● **EXERCISE PROMPT**: When you reach the line containing "(362, 282) = (330, 287): orange" in the records below, start copying exactly, and stop once you have copied the line containing "(726, 269) = (733, 378): pink".

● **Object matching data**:
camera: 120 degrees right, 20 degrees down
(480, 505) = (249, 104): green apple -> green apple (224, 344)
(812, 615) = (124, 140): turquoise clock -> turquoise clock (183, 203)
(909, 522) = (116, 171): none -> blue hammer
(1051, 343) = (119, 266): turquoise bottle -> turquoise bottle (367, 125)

* * *

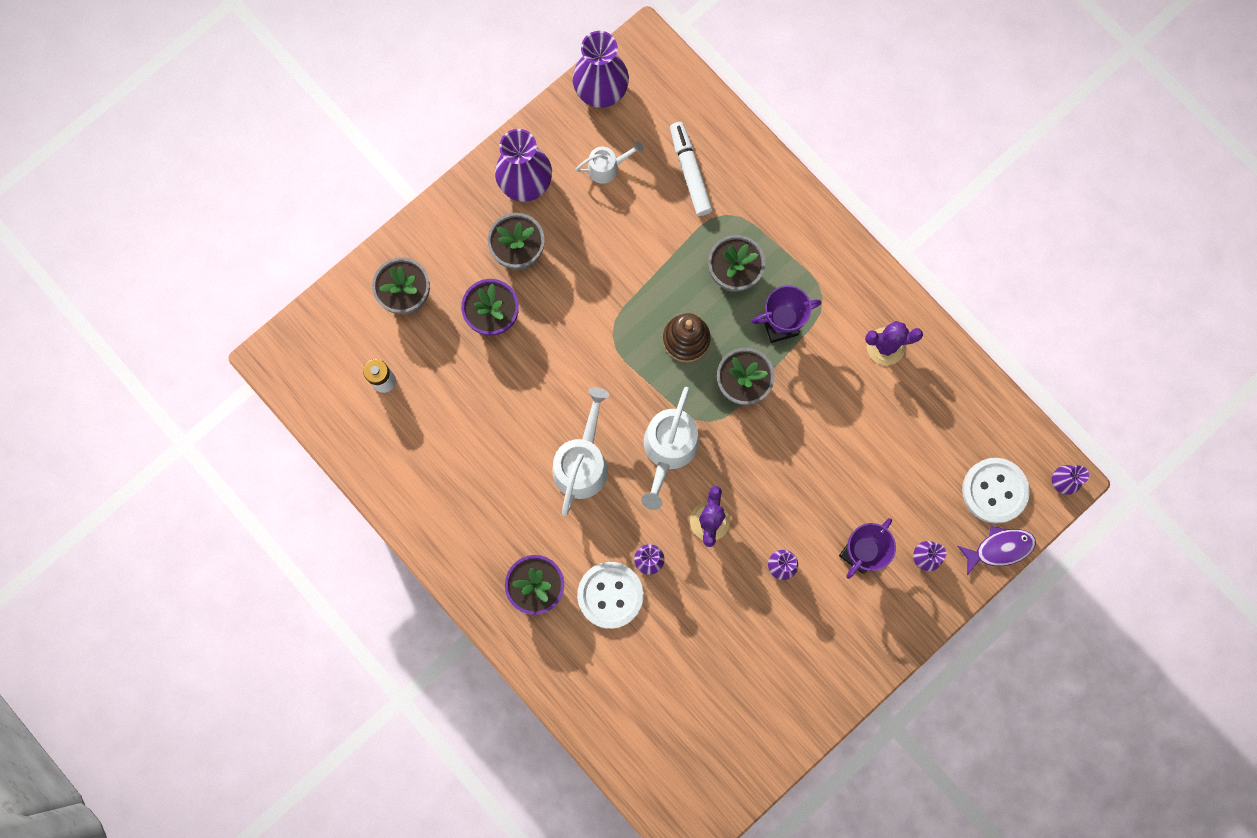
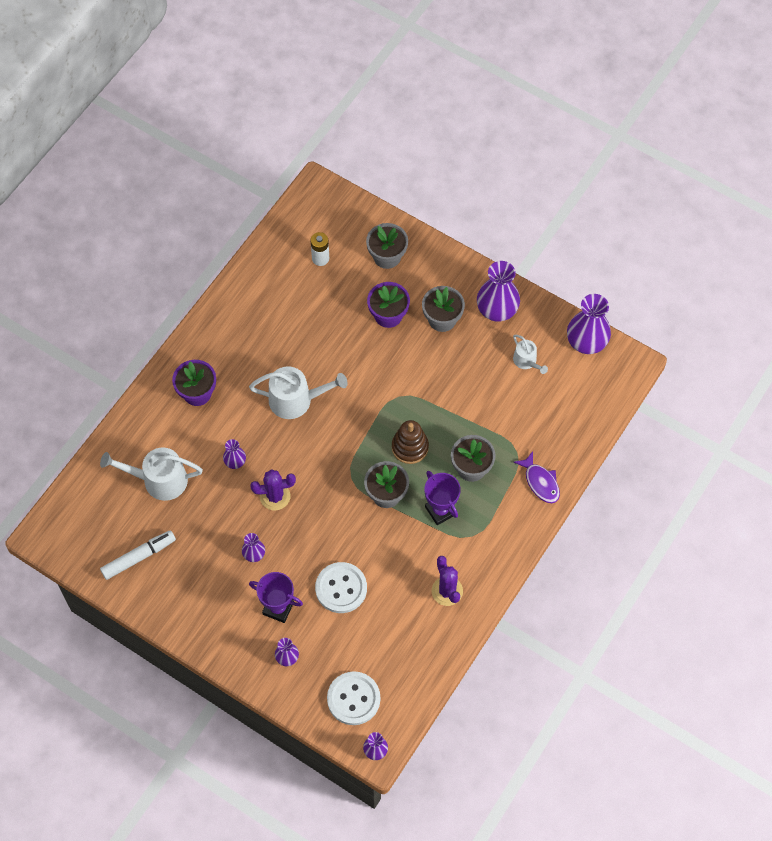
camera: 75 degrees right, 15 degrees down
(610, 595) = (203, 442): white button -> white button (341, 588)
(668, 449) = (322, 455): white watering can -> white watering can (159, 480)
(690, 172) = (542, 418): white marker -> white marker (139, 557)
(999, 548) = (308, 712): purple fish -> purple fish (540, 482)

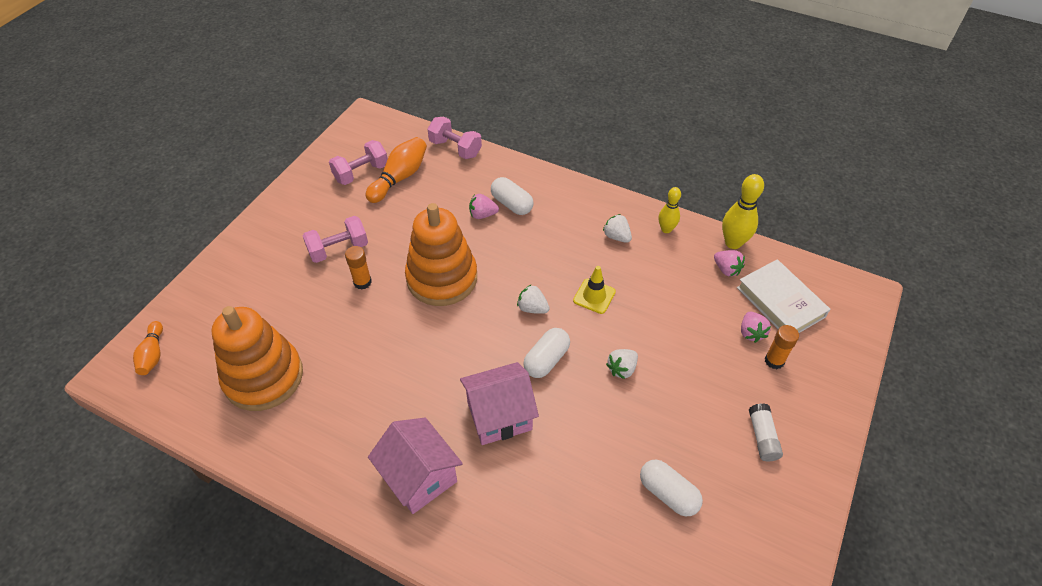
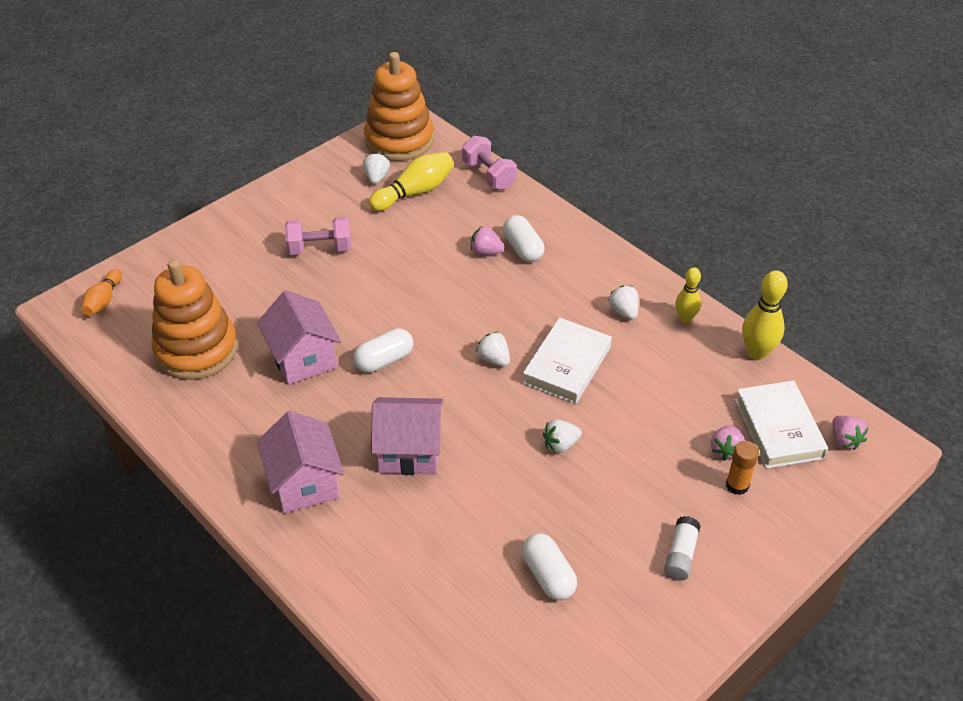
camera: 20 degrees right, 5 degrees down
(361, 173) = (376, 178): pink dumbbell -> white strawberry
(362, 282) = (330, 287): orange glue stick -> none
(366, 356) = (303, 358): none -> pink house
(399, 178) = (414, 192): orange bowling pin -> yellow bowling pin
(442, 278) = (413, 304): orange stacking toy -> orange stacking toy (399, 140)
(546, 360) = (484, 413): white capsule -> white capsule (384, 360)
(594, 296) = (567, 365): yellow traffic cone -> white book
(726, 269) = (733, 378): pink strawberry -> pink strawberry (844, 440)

● **RESULT OF THE TASK**:
(362, 282) = (330, 287): orange glue stick -> none
(366, 356) = (303, 358): none -> pink house
(399, 178) = (414, 192): orange bowling pin -> yellow bowling pin
(442, 278) = (413, 304): orange stacking toy -> orange stacking toy (399, 140)
(546, 360) = (484, 413): white capsule -> white capsule (384, 360)
(594, 296) = (567, 365): yellow traffic cone -> white book
(726, 269) = (733, 378): pink strawberry -> pink strawberry (844, 440)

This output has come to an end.